Problem requirements: Copy the closing run of lines, from the one with "lime plate G7:H8" through the last line of the listing, exactly and without any pictures.

Data under study:
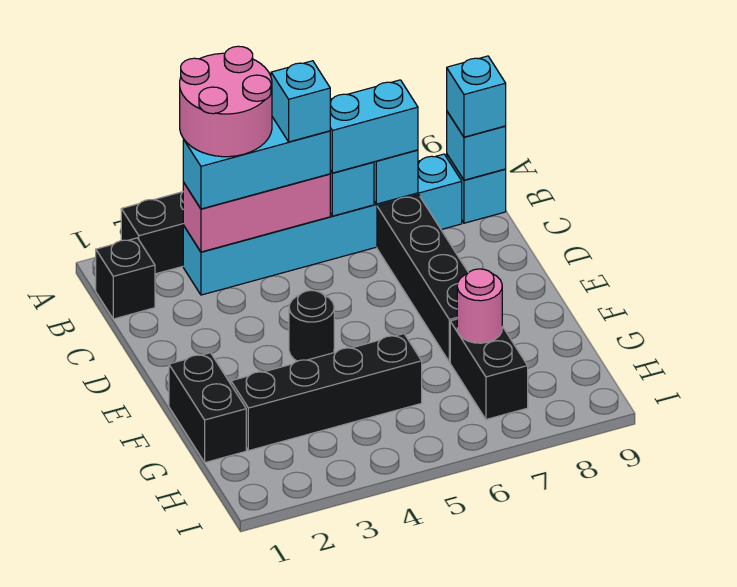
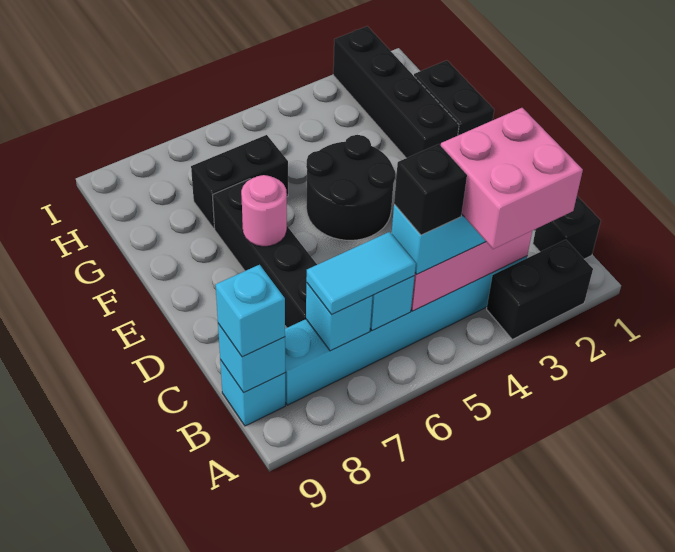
pink round brick A3:B4 level 4 -> pink brick A3:B4 level 4
cyan brick B5 level 4 -> black brick B5 level 4
cyan brick B6:B7 level 3 -> cyan tile B6:B7 level 3
black round brick E4 level 1 -> black round brick E4:F5 level 1
black brick G2:G5 level 1 -> black brick F2:I2 level 1
black brick G7:H7 level 1 -> black brick G6:G7 level 1
pink round brick G7 level 2 -> pink round brick E7 level 2

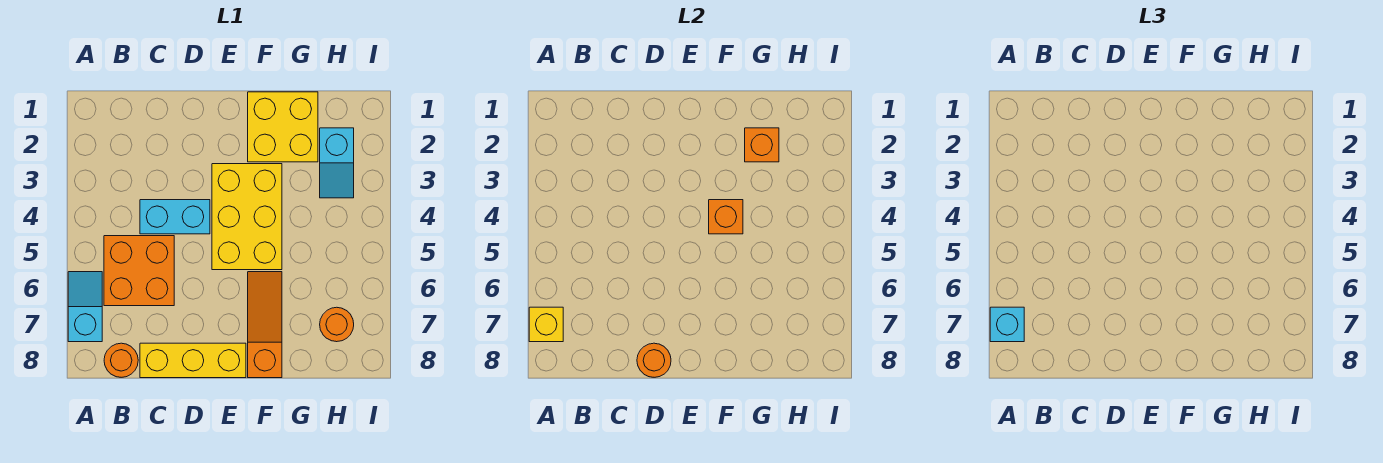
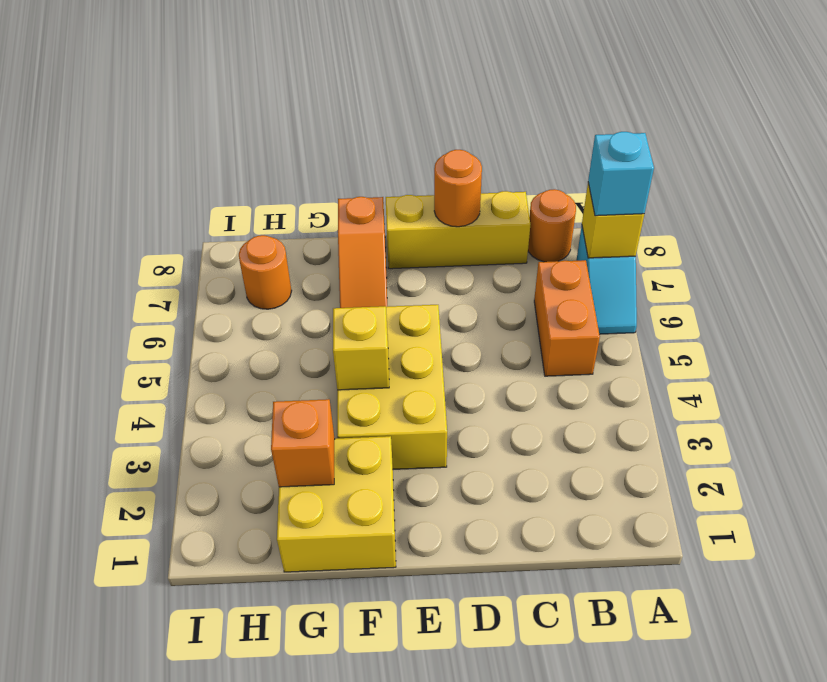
orange brick B5:C6 level 1 -> orange brick B5:B6 level 1
cyan brick C4:D4 level 1 -> none
orange brick F4 level 2 -> yellow brick F4 level 2
cyan slope H2:H3 level 1 top 2 -> none

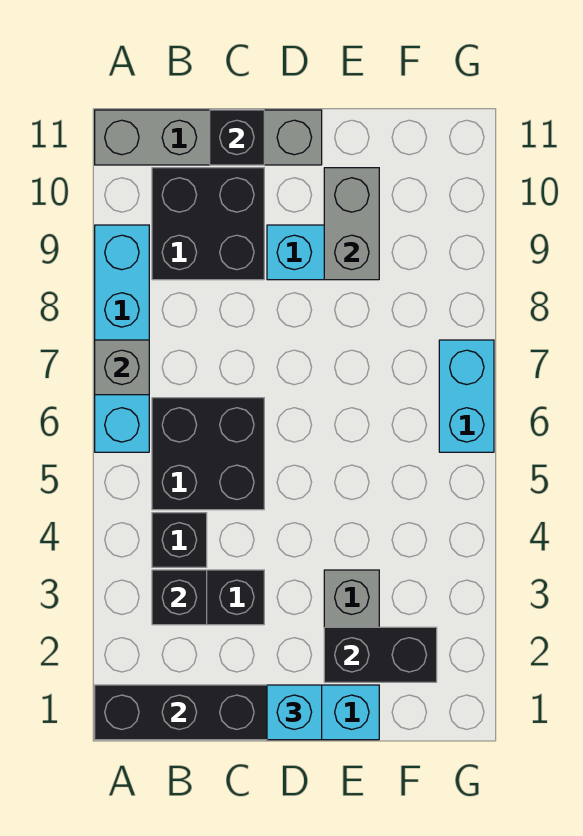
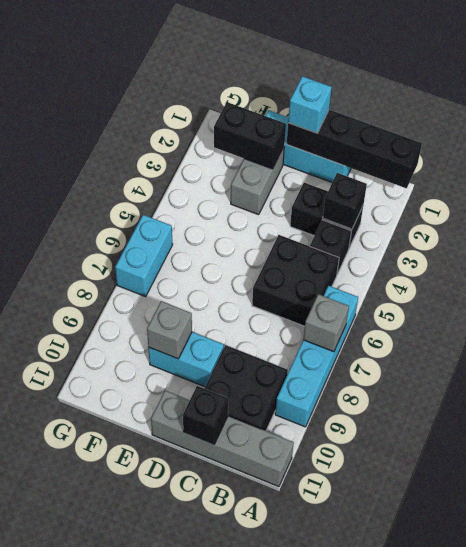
grey brick E9:E10 level 2 -> grey brick E9 level 2

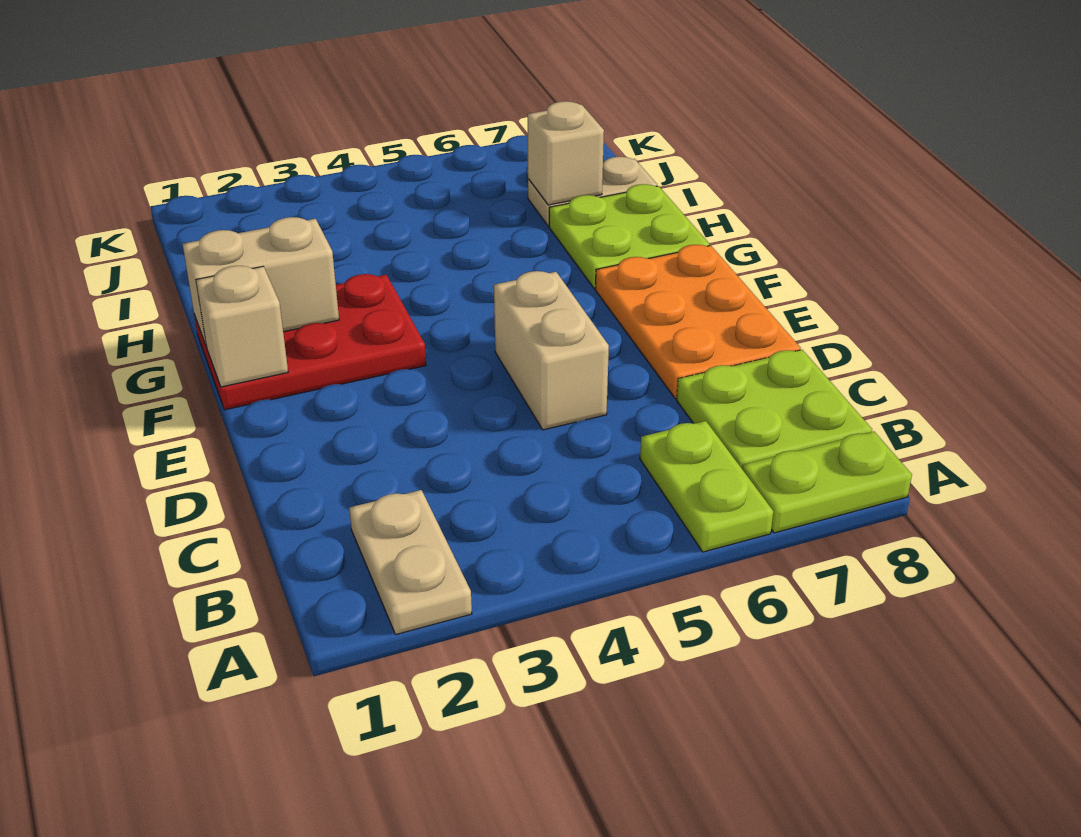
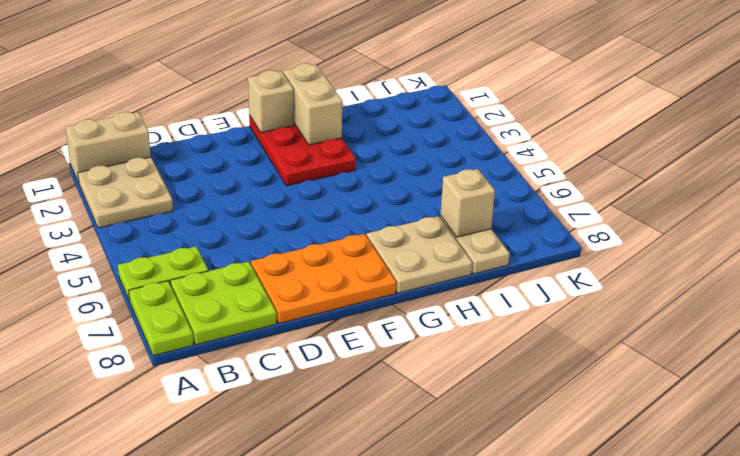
tan plate A2:B2 level 1 -> tan plate A2:B3 level 1
tan brick D5:E5 level 1 -> tan brick A1:B1 level 1
lime plate G7:H8 level 1 -> tan plate G7:H8 level 1

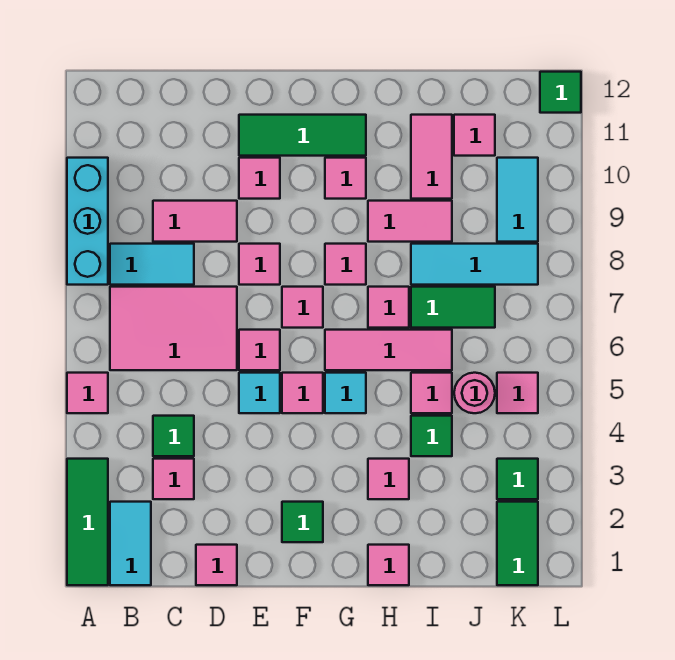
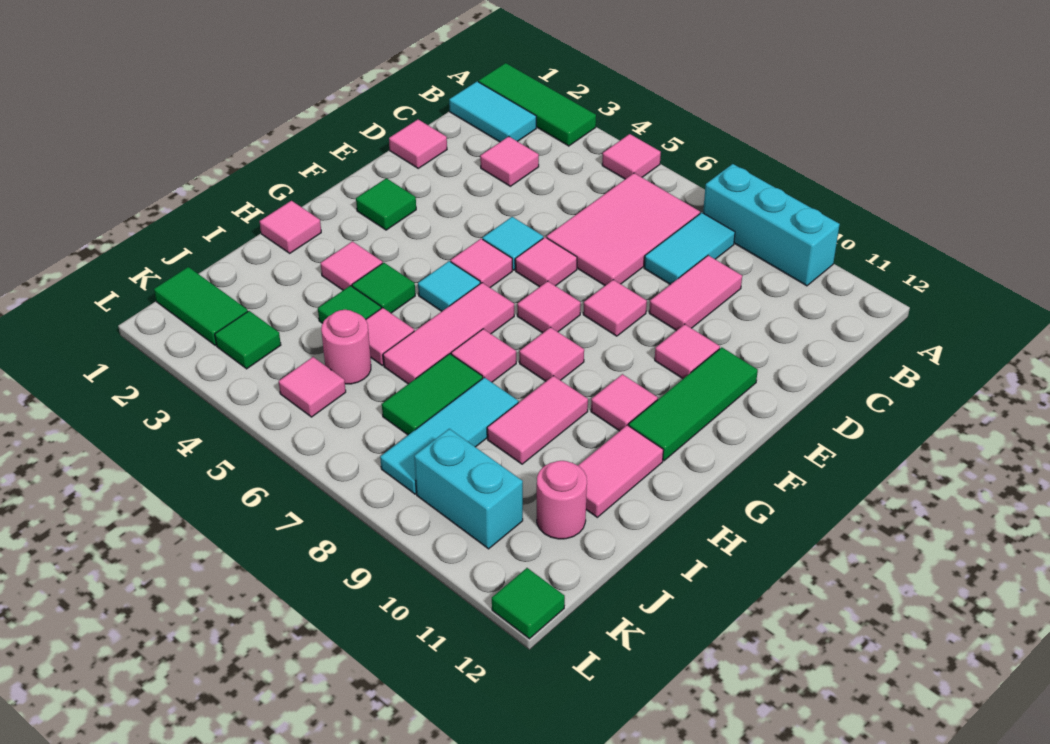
green tile C4 level 1 -> green tile H4 level 1
pink tile I10:I11 level 1 -> pink tile H11:I11 level 1
pink tile J11 level 1 -> pink round brick J11 level 1
cyan tile K9:K10 level 1 -> cyan brick K9:K10 level 1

Task output:
lime plate G7:H8 level 1 -> tan plate G7:H8 level 1

green tile C4 level 1 -> green tile H4 level 1
pink tile I10:I11 level 1 -> pink tile H11:I11 level 1
pink tile J11 level 1 -> pink round brick J11 level 1
cyan tile K9:K10 level 1 -> cyan brick K9:K10 level 1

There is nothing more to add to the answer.